**ABOUT THIS EXERCISE**
Each line containing the word "yellow" must be copied from the material below.
*** Begin section ***
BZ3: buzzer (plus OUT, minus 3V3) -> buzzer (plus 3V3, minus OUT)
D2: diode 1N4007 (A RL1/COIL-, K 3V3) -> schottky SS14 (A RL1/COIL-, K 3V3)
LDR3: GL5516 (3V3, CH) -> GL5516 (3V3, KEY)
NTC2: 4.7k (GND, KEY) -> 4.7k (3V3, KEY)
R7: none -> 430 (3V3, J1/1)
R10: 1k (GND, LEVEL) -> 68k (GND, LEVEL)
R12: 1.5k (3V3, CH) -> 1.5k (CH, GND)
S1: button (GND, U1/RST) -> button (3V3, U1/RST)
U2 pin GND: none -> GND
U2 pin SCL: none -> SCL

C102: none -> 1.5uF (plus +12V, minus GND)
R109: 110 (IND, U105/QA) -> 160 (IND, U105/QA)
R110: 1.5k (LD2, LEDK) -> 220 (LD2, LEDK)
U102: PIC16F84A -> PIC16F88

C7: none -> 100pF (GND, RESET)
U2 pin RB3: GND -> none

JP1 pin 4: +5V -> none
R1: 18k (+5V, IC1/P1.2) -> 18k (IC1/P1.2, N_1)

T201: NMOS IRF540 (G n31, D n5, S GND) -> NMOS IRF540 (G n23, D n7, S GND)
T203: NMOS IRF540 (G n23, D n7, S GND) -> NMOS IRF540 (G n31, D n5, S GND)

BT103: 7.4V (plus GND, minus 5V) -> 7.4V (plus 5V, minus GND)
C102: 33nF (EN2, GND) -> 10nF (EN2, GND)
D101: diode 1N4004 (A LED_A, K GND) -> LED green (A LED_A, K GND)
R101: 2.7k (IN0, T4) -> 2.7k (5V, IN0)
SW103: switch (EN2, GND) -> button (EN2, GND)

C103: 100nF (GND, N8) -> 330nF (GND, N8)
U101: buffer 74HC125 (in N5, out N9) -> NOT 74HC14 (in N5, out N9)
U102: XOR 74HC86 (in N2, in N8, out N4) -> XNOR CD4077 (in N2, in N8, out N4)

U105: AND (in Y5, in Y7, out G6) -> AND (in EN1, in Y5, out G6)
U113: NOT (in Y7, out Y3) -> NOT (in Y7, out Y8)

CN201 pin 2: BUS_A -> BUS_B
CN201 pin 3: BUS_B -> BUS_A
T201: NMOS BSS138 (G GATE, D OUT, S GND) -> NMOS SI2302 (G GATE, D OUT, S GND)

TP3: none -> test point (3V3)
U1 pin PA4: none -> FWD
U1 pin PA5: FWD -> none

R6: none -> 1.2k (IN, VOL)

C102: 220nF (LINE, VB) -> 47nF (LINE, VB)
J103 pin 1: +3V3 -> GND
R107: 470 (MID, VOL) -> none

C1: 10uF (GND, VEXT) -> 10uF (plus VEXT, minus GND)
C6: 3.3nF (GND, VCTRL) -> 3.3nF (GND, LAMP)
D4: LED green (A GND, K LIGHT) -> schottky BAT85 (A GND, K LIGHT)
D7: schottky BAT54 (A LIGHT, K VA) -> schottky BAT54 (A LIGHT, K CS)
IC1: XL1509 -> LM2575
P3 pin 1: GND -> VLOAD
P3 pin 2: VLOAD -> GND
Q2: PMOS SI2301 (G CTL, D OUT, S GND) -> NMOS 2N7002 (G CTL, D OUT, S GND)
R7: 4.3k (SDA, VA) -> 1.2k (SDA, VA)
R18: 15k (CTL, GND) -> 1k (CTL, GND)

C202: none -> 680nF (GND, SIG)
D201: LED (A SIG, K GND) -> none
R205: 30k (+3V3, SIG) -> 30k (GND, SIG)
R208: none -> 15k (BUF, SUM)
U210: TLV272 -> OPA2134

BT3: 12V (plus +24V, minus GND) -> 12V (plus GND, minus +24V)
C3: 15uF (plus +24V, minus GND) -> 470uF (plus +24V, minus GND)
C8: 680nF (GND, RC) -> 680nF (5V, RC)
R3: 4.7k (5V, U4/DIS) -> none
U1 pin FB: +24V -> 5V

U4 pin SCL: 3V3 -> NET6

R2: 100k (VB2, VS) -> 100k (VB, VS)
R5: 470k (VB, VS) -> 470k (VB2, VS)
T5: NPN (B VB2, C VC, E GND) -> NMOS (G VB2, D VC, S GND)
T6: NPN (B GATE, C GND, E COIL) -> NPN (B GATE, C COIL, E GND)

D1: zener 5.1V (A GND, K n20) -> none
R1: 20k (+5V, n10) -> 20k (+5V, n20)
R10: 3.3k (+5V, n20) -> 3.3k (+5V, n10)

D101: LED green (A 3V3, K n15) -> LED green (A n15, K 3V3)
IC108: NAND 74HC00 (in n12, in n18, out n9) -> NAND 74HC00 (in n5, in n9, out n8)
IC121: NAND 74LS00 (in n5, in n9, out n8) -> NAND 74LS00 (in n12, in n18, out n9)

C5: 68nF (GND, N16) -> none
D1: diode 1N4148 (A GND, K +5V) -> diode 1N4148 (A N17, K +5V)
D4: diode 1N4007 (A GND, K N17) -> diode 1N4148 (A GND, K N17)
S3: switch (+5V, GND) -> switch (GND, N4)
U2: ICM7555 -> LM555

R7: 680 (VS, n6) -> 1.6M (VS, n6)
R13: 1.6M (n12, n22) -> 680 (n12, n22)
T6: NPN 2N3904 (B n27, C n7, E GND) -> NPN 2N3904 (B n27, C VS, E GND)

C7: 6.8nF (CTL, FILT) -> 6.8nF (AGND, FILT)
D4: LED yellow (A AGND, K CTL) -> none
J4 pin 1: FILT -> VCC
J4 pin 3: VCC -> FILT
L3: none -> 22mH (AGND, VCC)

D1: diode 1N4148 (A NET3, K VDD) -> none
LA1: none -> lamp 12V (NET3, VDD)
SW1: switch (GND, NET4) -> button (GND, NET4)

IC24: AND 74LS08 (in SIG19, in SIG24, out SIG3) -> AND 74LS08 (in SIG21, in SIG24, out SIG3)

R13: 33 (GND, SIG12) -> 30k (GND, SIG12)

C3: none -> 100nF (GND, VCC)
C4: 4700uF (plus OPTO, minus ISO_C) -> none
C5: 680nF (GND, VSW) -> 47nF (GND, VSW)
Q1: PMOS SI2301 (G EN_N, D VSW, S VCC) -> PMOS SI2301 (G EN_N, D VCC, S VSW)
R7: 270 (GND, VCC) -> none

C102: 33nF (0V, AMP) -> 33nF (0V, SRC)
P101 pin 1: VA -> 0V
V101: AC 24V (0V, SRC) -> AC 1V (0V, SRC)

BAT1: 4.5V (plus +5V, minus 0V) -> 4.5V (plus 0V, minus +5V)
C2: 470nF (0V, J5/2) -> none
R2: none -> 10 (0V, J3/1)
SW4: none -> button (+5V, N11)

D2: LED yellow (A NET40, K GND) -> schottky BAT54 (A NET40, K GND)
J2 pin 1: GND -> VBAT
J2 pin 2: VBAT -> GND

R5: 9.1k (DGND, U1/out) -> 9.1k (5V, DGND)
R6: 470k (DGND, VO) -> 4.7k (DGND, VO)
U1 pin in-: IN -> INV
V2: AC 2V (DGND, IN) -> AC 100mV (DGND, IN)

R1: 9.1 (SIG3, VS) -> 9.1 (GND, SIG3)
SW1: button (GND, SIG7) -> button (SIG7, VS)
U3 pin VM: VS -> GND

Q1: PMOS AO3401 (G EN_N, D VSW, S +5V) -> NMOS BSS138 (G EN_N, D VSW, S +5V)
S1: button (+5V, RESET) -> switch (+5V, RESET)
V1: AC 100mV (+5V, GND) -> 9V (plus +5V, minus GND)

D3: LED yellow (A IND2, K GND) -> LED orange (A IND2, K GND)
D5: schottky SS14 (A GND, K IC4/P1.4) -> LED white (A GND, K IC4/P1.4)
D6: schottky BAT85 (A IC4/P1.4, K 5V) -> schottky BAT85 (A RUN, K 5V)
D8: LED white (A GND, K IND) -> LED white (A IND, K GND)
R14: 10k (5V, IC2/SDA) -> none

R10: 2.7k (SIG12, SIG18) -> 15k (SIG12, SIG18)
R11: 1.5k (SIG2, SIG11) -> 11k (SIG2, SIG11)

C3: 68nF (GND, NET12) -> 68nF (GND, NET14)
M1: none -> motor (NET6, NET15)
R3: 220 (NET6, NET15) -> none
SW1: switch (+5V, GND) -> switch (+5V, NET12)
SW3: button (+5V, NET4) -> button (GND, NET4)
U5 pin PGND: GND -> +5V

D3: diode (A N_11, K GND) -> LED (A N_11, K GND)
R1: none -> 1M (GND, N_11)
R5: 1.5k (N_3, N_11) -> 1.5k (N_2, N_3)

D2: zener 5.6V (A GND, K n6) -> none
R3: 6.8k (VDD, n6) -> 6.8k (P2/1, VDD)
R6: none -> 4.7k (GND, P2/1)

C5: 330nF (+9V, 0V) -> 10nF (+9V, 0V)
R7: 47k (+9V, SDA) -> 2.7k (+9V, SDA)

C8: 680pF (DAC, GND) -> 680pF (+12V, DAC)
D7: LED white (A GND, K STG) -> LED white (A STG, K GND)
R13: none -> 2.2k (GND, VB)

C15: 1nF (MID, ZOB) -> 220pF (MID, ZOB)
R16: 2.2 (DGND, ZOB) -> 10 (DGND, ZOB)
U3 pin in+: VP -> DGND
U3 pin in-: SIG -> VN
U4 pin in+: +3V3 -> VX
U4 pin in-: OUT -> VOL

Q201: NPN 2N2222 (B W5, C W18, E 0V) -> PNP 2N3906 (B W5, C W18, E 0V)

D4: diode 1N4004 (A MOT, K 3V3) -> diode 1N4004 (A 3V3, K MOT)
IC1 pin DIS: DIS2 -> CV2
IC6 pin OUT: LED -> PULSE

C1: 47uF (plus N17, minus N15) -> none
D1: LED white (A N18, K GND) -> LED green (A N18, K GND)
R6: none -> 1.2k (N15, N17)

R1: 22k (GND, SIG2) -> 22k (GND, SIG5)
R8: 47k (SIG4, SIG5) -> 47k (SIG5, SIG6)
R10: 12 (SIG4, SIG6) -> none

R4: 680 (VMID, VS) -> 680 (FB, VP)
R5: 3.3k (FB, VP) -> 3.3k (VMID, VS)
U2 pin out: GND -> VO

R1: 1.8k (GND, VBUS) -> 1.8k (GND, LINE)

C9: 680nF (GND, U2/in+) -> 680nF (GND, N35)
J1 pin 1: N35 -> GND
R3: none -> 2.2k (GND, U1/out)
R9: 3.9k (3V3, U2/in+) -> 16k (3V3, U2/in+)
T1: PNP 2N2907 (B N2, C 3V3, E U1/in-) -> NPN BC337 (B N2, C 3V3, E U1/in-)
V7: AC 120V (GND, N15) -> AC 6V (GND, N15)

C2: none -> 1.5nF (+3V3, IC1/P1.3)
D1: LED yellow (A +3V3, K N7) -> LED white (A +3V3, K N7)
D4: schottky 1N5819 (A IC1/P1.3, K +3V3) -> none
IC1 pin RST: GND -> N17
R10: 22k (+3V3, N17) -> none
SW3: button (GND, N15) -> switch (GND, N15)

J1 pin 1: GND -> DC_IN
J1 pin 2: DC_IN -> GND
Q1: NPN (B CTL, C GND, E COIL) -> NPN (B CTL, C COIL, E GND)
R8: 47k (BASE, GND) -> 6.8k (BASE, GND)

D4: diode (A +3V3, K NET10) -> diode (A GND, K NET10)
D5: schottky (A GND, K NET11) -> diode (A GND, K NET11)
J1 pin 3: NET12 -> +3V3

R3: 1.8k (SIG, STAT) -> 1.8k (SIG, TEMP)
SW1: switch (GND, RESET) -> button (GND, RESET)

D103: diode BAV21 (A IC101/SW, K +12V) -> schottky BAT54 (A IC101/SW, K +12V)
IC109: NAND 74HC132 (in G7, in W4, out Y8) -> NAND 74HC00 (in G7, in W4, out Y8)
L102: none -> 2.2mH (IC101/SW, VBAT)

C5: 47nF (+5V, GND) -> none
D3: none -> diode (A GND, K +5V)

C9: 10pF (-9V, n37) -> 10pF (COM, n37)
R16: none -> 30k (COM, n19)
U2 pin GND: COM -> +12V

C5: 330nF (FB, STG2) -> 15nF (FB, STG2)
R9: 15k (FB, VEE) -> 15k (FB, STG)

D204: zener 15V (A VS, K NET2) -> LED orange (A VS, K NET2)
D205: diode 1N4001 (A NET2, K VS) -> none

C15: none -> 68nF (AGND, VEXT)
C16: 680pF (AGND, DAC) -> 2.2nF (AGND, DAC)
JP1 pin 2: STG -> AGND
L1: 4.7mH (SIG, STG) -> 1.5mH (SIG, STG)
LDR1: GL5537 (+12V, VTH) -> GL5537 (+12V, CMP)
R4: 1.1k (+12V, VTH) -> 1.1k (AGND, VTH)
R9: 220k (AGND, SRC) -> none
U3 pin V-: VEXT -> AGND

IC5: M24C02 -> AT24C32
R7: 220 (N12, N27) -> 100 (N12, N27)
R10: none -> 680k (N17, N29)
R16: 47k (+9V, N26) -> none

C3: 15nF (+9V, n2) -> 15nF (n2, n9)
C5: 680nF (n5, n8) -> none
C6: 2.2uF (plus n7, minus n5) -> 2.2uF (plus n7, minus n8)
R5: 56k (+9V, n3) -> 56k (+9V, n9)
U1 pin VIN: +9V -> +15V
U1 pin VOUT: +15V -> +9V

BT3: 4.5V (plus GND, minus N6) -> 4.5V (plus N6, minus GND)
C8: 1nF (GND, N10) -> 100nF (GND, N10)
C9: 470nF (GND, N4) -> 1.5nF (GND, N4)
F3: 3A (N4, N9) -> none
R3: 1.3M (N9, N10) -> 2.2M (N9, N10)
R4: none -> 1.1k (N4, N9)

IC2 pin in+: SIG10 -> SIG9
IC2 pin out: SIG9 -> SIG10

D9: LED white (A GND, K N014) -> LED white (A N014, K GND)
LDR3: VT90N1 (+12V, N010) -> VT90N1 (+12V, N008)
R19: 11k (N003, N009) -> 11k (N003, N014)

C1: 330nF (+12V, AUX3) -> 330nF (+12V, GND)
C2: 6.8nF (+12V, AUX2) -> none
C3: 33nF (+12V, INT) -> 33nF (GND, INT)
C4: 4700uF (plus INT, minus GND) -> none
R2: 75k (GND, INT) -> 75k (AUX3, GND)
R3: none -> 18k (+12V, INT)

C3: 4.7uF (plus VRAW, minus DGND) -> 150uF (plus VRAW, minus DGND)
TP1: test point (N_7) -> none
*** End section ***
**SOLUTION TO THIS EXERCISE**
D4: LED yellow (A AGND, K CTL) -> none
D2: LED yellow (A NET40, K GND) -> schottky BAT54 (A NET40, K GND)
D3: LED yellow (A IND2, K GND) -> LED orange (A IND2, K GND)
D1: LED yellow (A +3V3, K N7) -> LED white (A +3V3, K N7)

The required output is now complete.